▸ **Work instructions**
The result should be a full, exact repeat of the entries, free of pictures.

Task data Start Marker

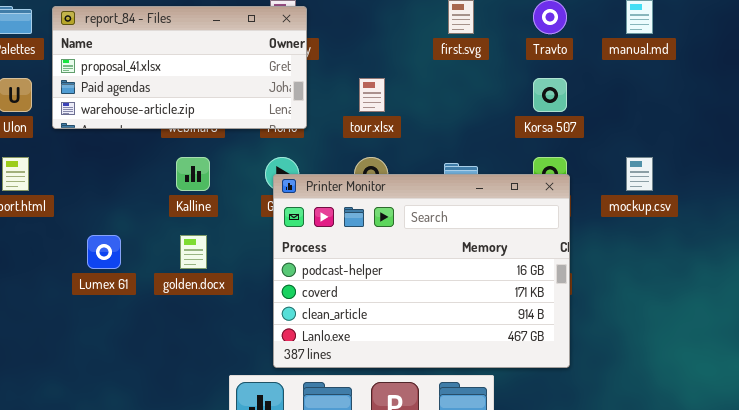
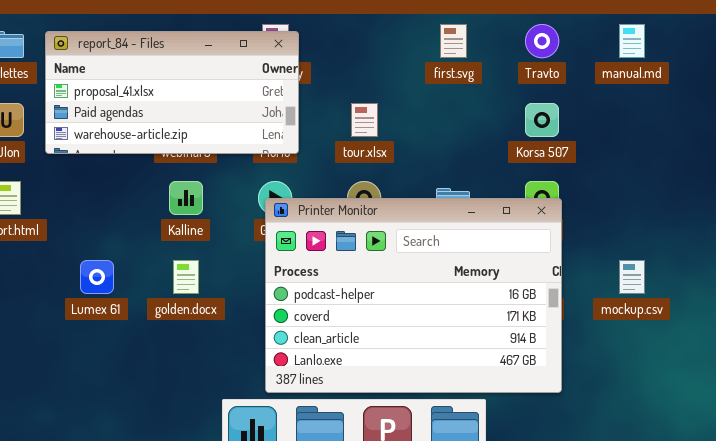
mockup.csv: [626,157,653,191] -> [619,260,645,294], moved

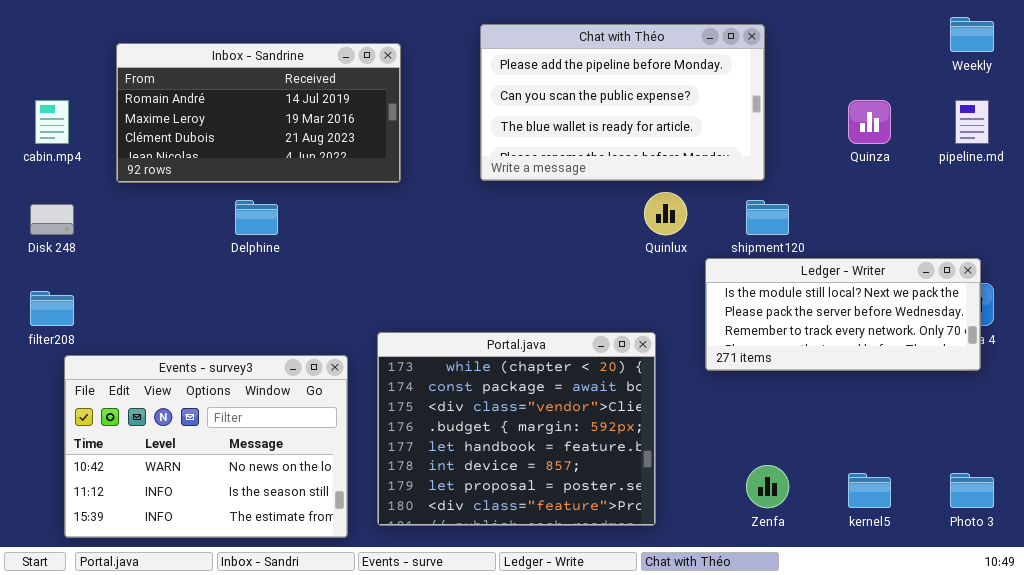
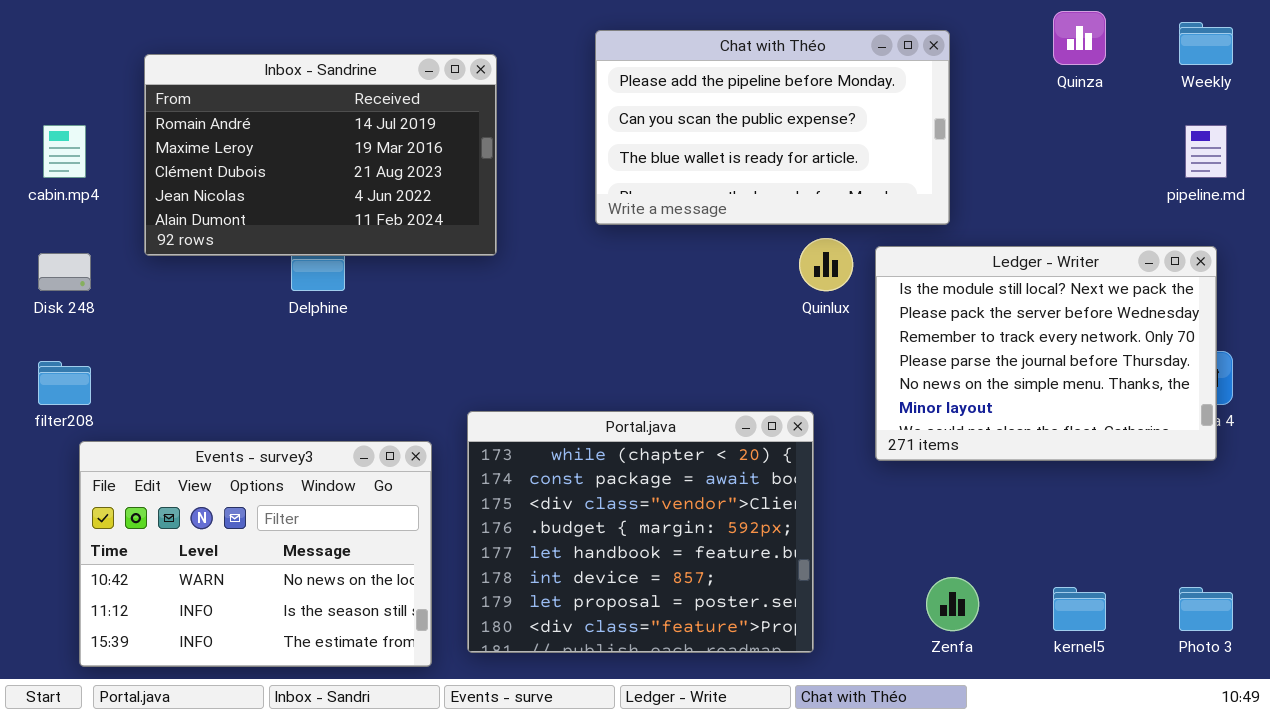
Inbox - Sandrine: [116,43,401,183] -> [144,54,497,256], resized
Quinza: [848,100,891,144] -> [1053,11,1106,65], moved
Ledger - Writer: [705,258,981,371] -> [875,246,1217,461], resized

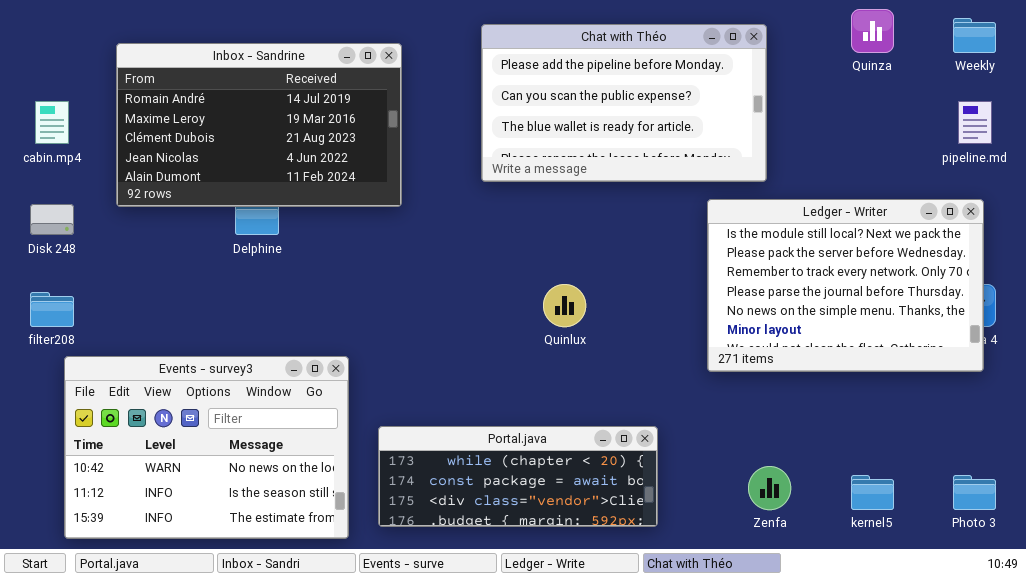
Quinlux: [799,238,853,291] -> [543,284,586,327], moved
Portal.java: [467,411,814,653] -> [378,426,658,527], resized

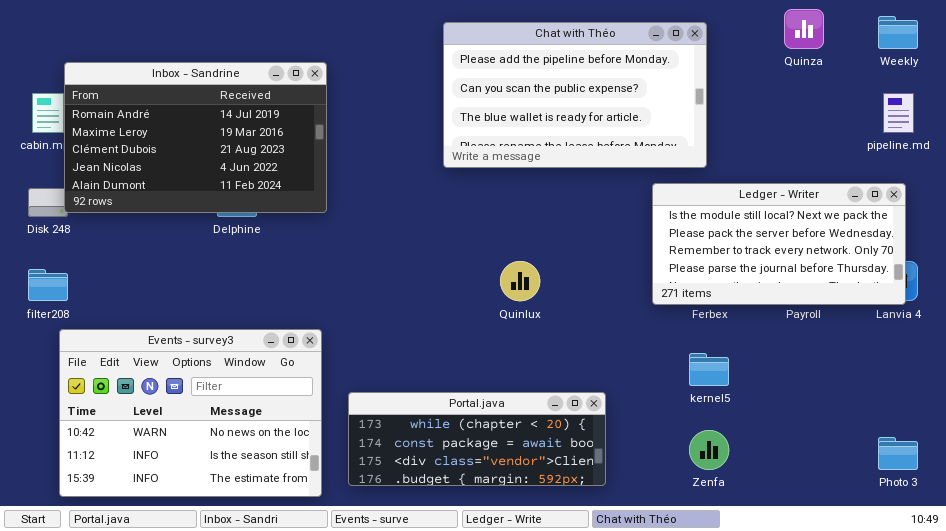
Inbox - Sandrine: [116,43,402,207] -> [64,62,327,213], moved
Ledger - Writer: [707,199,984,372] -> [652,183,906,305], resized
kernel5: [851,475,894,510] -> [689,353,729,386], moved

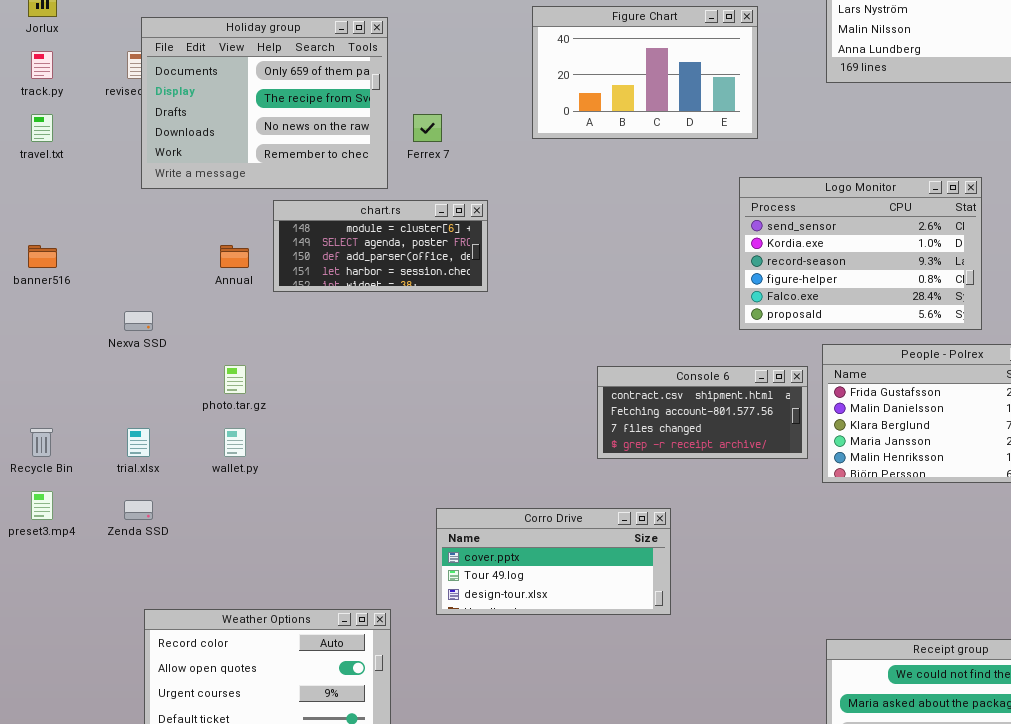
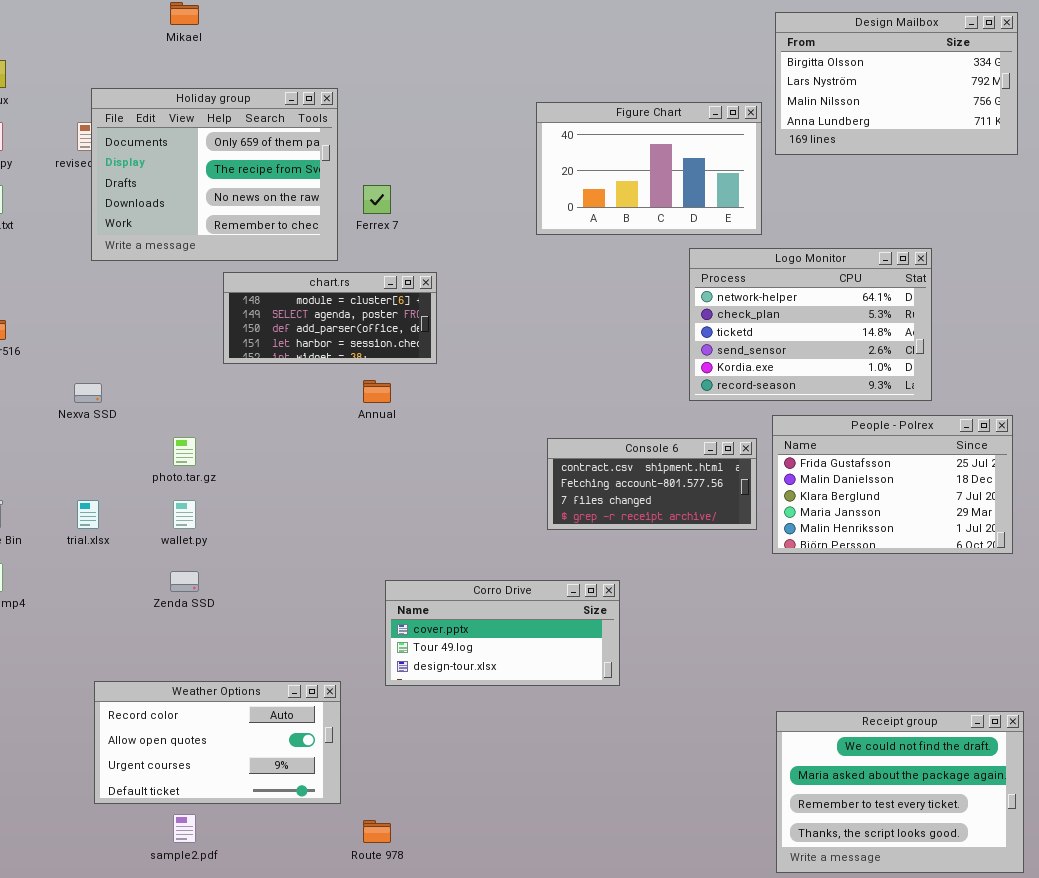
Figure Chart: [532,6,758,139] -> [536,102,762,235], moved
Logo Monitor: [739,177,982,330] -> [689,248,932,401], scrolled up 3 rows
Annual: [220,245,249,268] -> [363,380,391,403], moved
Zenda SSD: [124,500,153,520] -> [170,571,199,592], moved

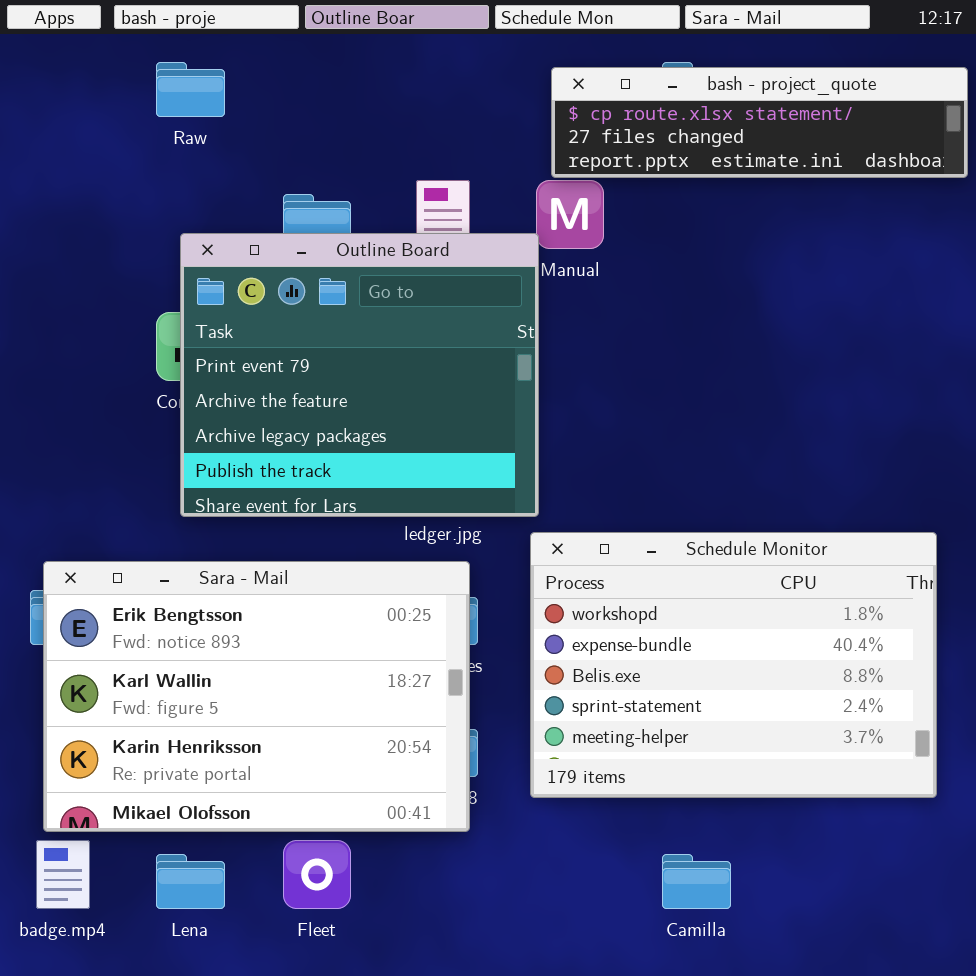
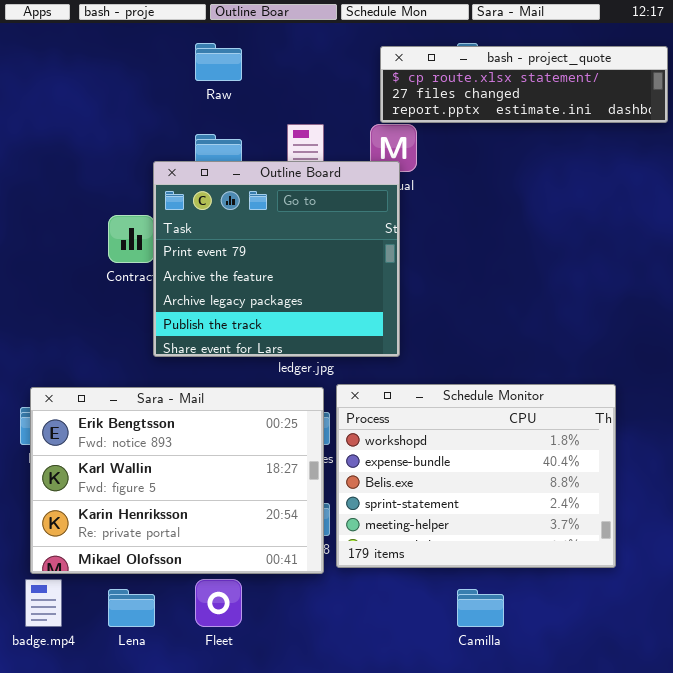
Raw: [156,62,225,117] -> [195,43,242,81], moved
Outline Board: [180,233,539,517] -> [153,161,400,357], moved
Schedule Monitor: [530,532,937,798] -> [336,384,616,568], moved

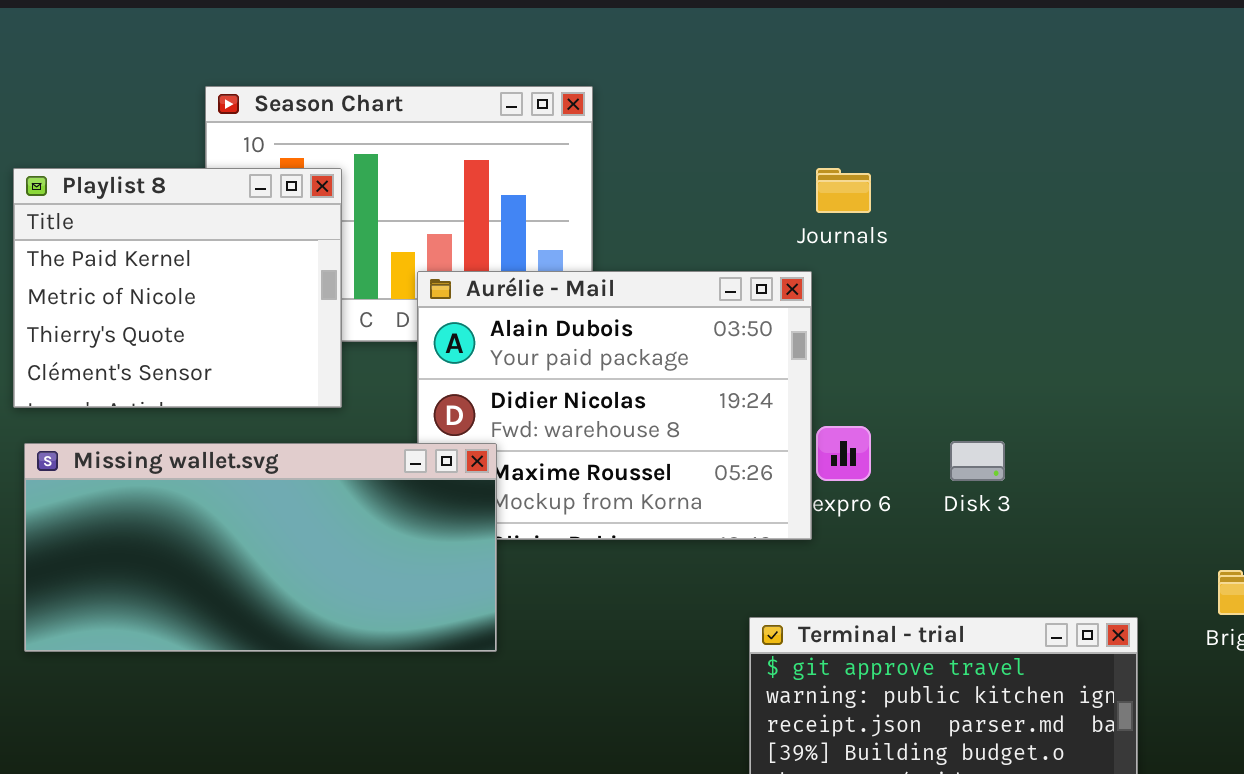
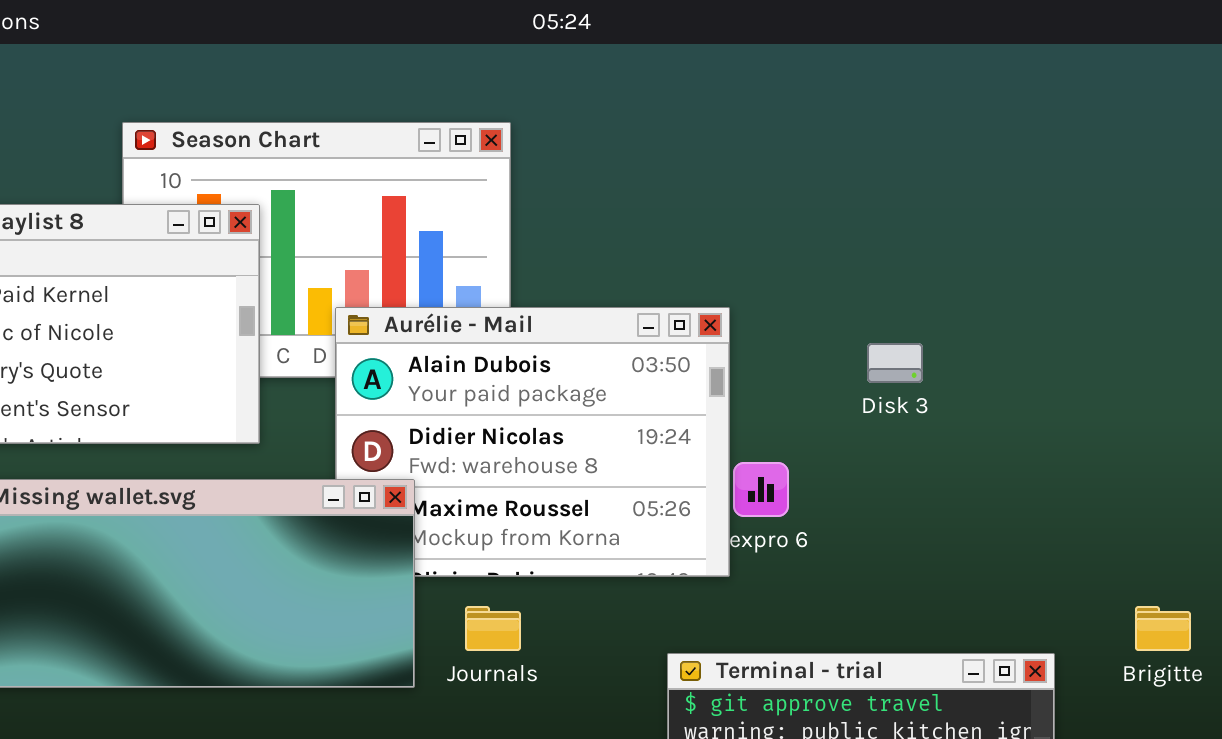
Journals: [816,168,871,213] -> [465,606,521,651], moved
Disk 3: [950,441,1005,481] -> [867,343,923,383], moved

Task data End Marker

▸ **Answer box**
mockup.csv: [626,157,653,191] -> [619,260,645,294], moved

Inbox - Sandrine: [116,43,401,183] -> [144,54,497,256], resized
Quinza: [848,100,891,144] -> [1053,11,1106,65], moved
Ledger - Writer: [705,258,981,371] -> [875,246,1217,461], resized

Quinlux: [799,238,853,291] -> [543,284,586,327], moved
Portal.java: [467,411,814,653] -> [378,426,658,527], resized

Inbox - Sandrine: [116,43,402,207] -> [64,62,327,213], moved
Ledger - Writer: [707,199,984,372] -> [652,183,906,305], resized
kernel5: [851,475,894,510] -> [689,353,729,386], moved

Figure Chart: [532,6,758,139] -> [536,102,762,235], moved
Logo Monitor: [739,177,982,330] -> [689,248,932,401], scrolled up 3 rows
Annual: [220,245,249,268] -> [363,380,391,403], moved
Zenda SSD: [124,500,153,520] -> [170,571,199,592], moved

Raw: [156,62,225,117] -> [195,43,242,81], moved
Outline Board: [180,233,539,517] -> [153,161,400,357], moved
Schedule Monitor: [530,532,937,798] -> [336,384,616,568], moved

Journals: [816,168,871,213] -> [465,606,521,651], moved
Disk 3: [950,441,1005,481] -> [867,343,923,383], moved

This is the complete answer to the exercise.